SOURCE MATERIAL:
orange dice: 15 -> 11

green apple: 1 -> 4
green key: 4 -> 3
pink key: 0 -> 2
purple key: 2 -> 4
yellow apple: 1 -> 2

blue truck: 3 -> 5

...

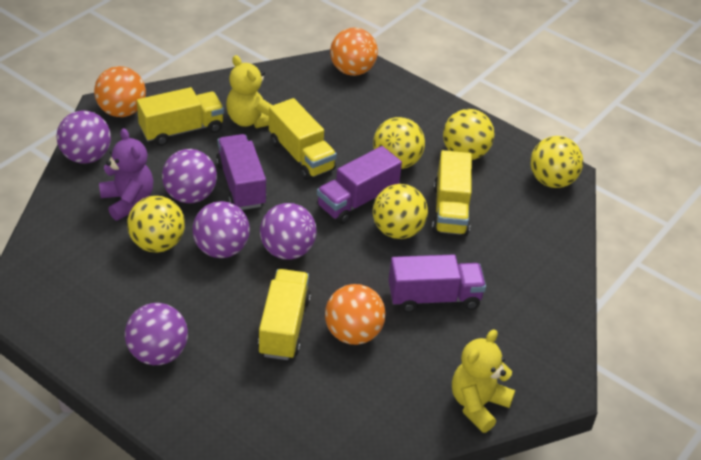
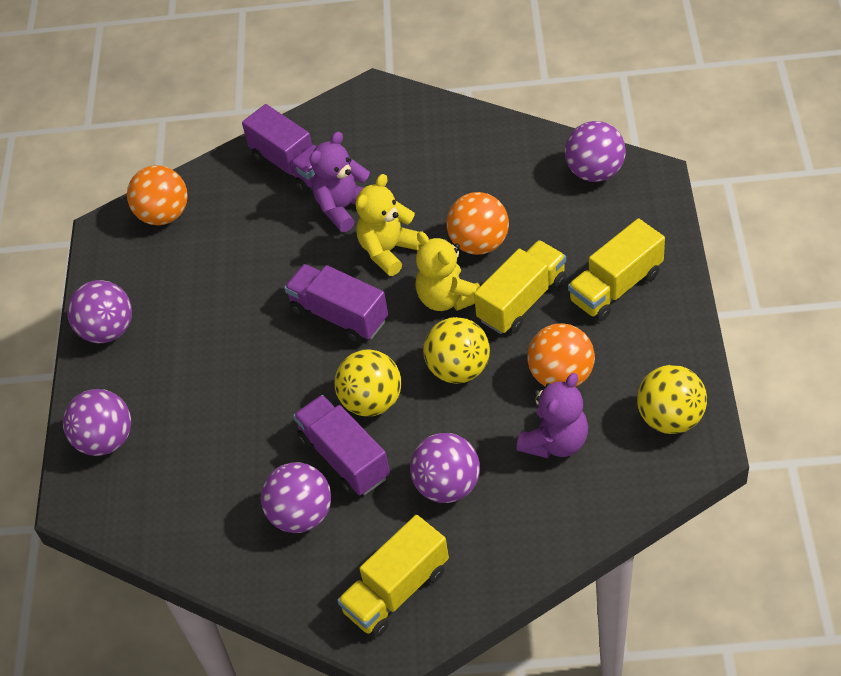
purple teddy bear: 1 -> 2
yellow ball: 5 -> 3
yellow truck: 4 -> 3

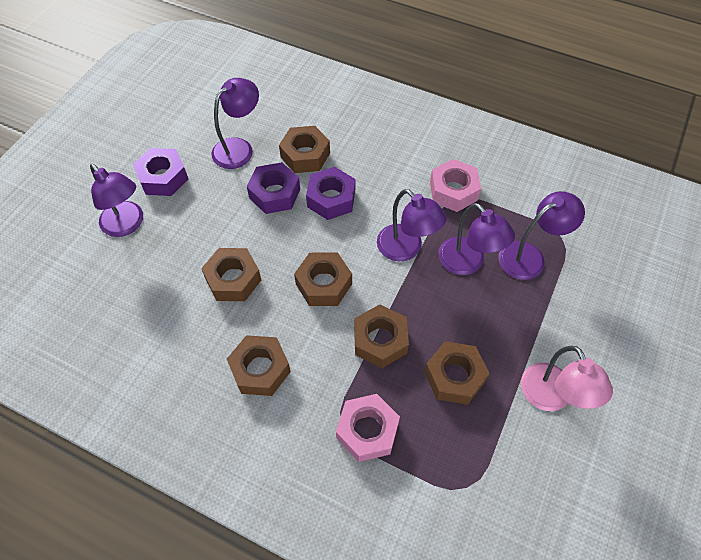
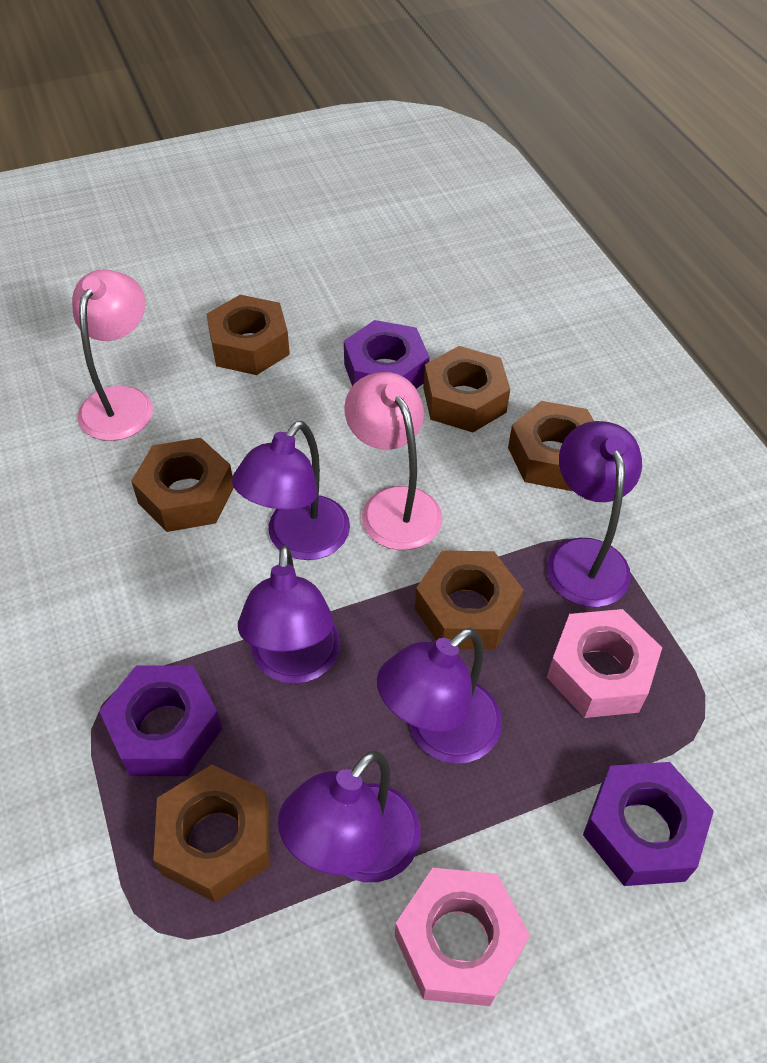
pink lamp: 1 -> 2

---

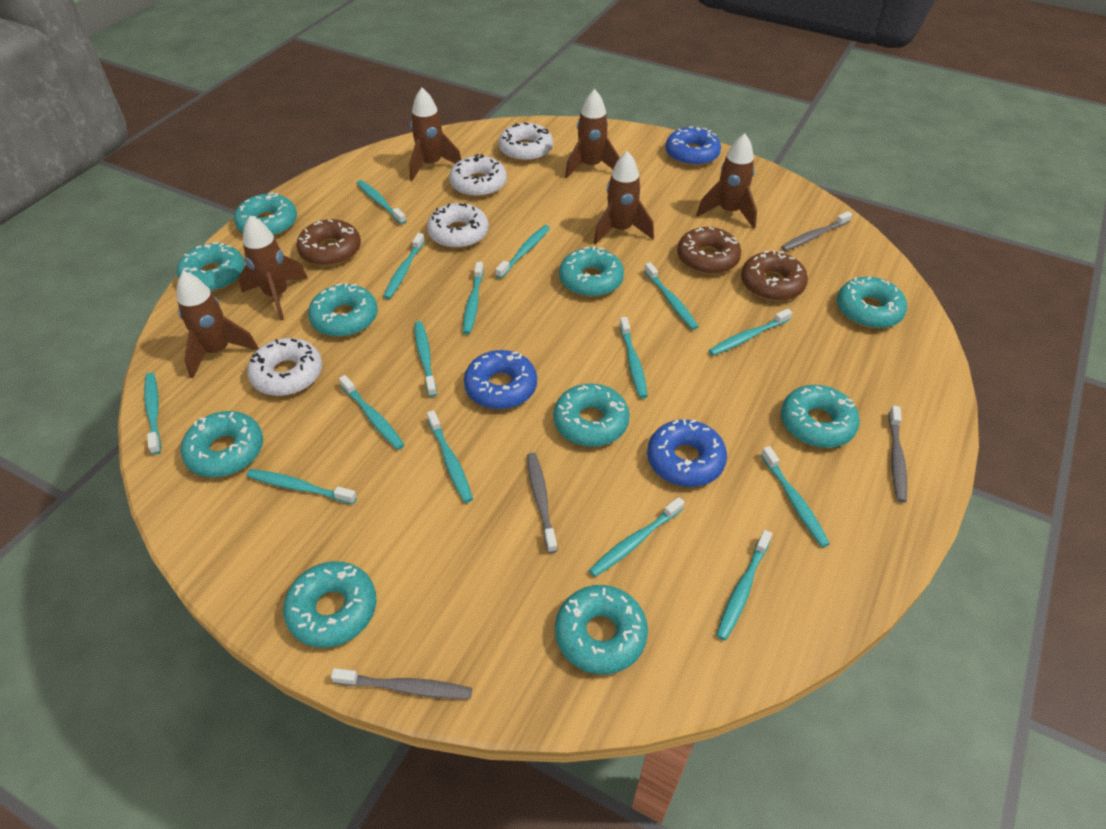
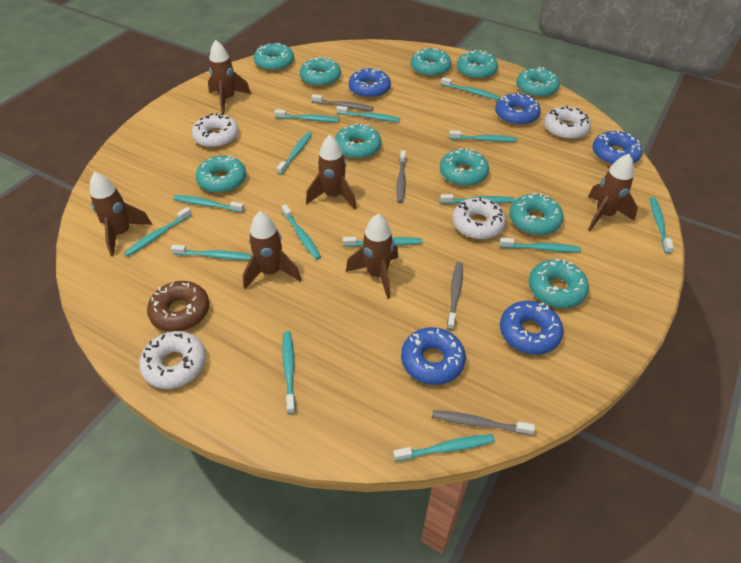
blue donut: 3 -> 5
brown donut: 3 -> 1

YOUR INSTRUCTIONS:
Your reply should consist of one number: how many lines in the entries contain the string "yellow".

WRITTEN SOLUTION:
3